**What you have to do**
Read the lines below, and copy any that contain the string "yellow".
+++ Given records +++
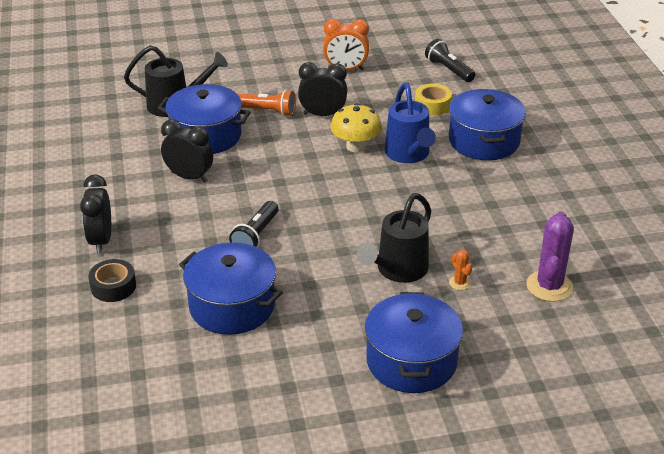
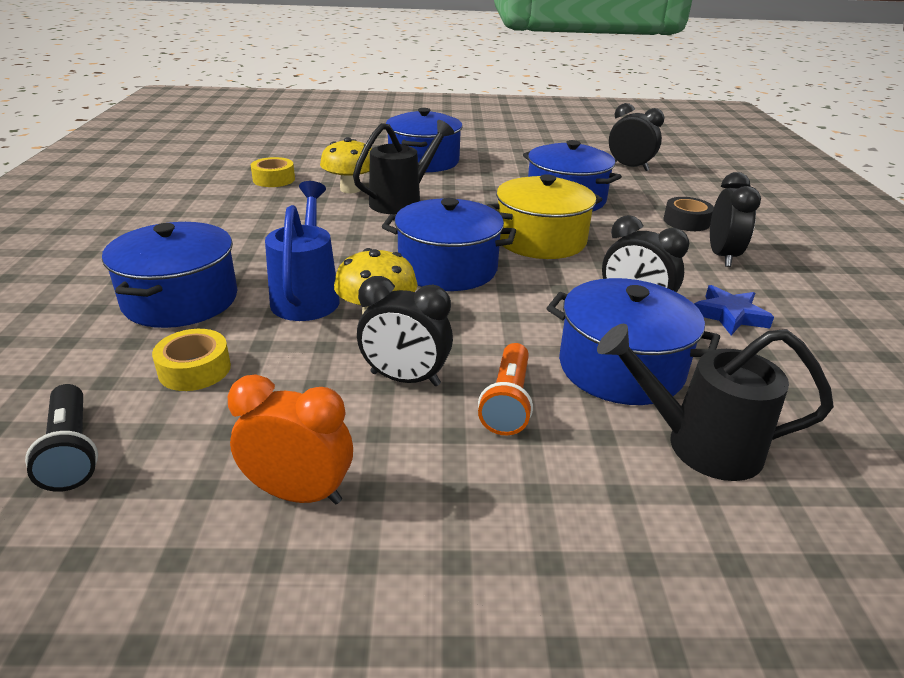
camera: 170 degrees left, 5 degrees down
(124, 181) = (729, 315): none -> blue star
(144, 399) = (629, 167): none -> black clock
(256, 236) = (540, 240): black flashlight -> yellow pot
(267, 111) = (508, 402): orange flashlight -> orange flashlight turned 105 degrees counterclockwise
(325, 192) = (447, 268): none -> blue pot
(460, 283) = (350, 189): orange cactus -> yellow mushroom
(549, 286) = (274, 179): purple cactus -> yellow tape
+++
+++ Given records +++
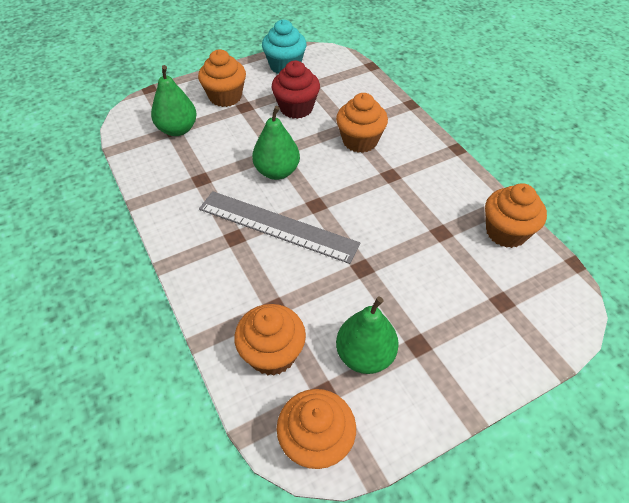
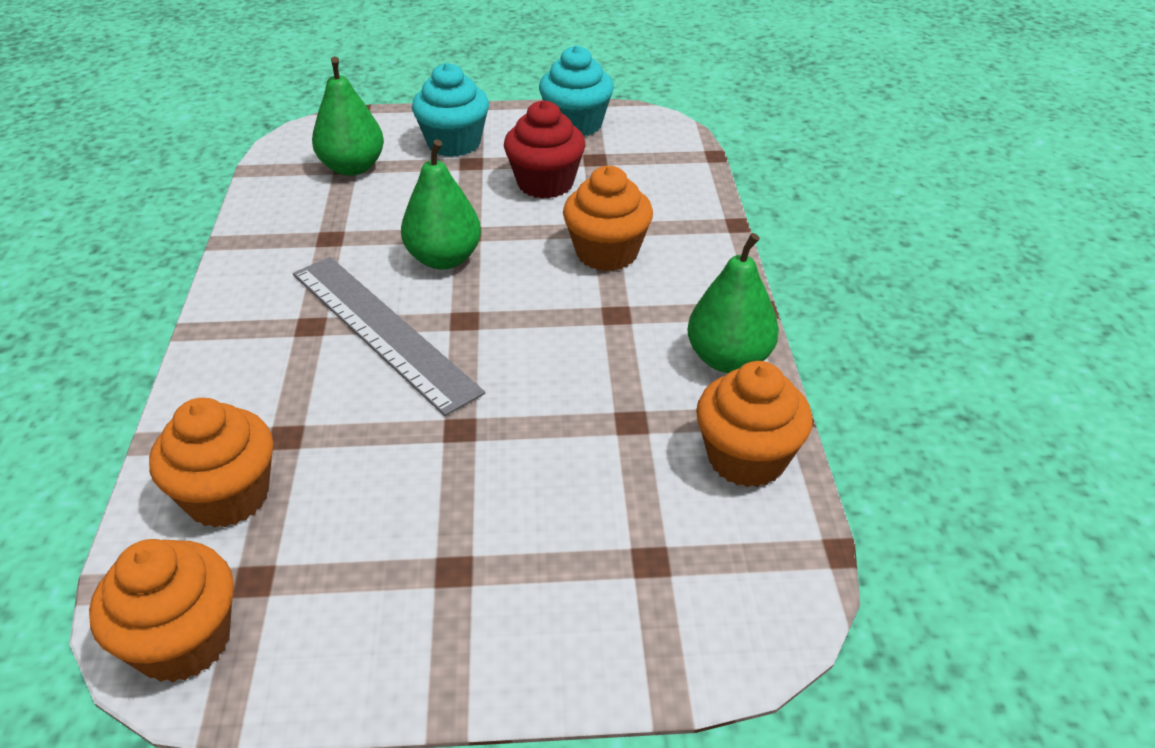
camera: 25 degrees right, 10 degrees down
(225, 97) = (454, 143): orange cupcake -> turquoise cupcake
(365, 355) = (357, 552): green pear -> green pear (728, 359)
+++
+++ Given records +++
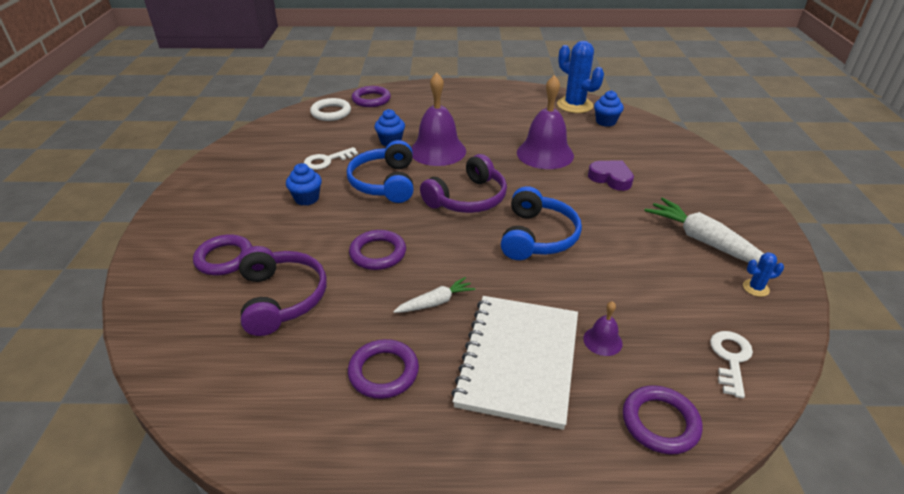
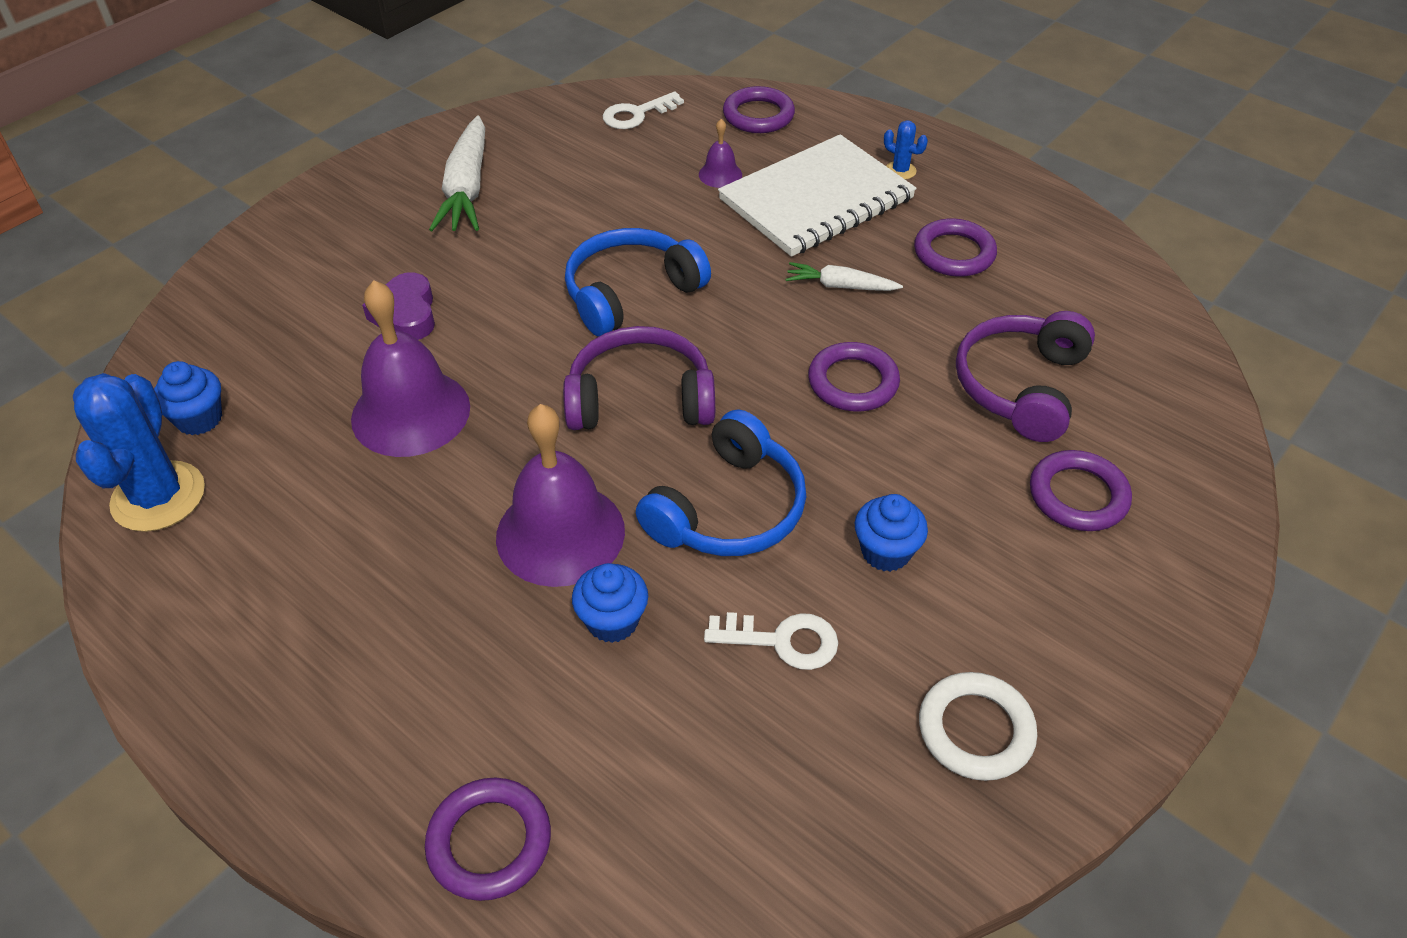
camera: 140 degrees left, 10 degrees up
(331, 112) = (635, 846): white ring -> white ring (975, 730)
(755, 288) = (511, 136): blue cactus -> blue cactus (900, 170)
+++
**Answer to this exercise**
(256, 236) = (540, 240): black flashlight -> yellow pot
(460, 283) = (350, 189): orange cactus -> yellow mushroom
(549, 286) = (274, 179): purple cactus -> yellow tape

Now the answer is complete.